> _To do_
Repeat all the records exactly, omitting pictures.

> _Input material_
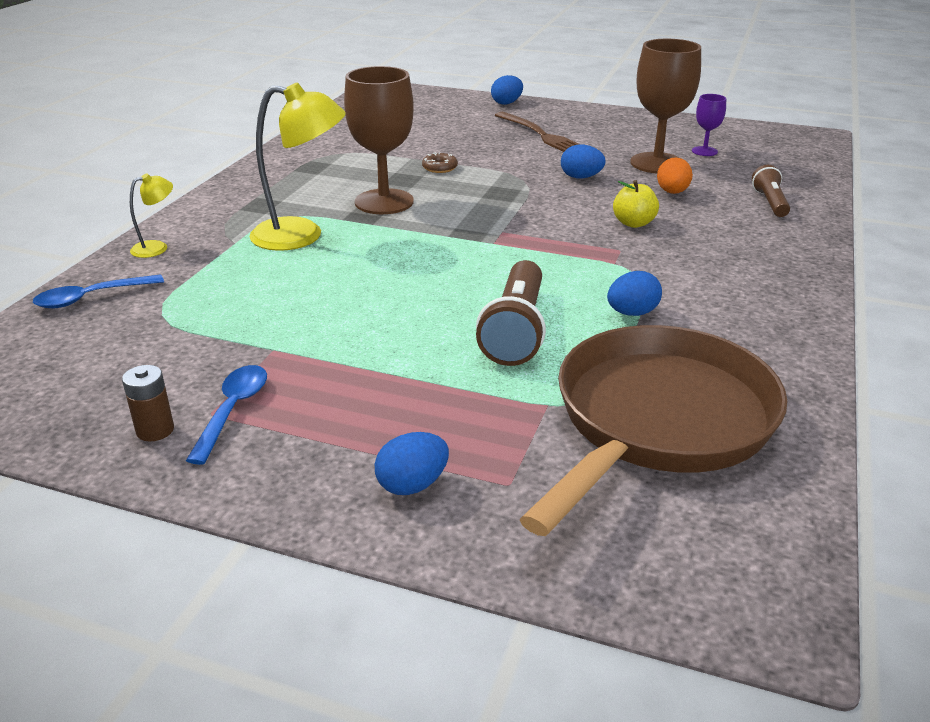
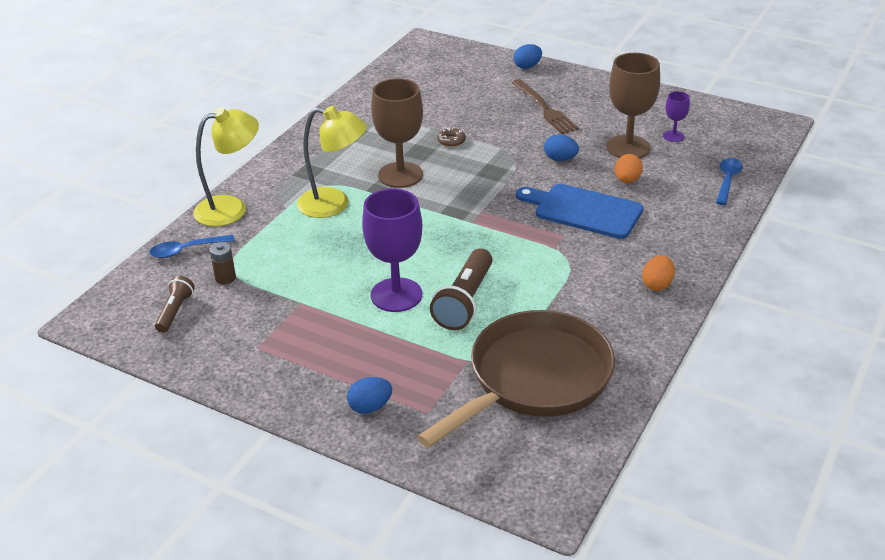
camera: 10 degrees right, 5 degrees up
(155, 430) = (224, 356): brown battery -> brown battery (225, 278)
(157, 247) = (231, 208): yellow lamp -> yellow lamp, size x2.03
(233, 410) = (271, 346): blue spoon -> blue spoon (727, 180)
(414, 330) = (396, 295): none -> purple goblet
(632, 313) = (550, 293): blue egg -> none
(633, 223) = (583, 210): yellow apple -> blue cutting board
(770, 203) = (700, 197): brown flashlight -> brown flashlight (175, 311)
(770, 293) = (657, 284): none -> orange egg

> _Your response_
camera: 10 degrees right, 5 degrees up
(155, 430) = (224, 356): brown battery -> brown battery (225, 278)
(157, 247) = (231, 208): yellow lamp -> yellow lamp, size x2.03
(233, 410) = (271, 346): blue spoon -> blue spoon (727, 180)
(414, 330) = (396, 295): none -> purple goblet
(632, 313) = (550, 293): blue egg -> none
(633, 223) = (583, 210): yellow apple -> blue cutting board
(770, 203) = (700, 197): brown flashlight -> brown flashlight (175, 311)
(770, 293) = (657, 284): none -> orange egg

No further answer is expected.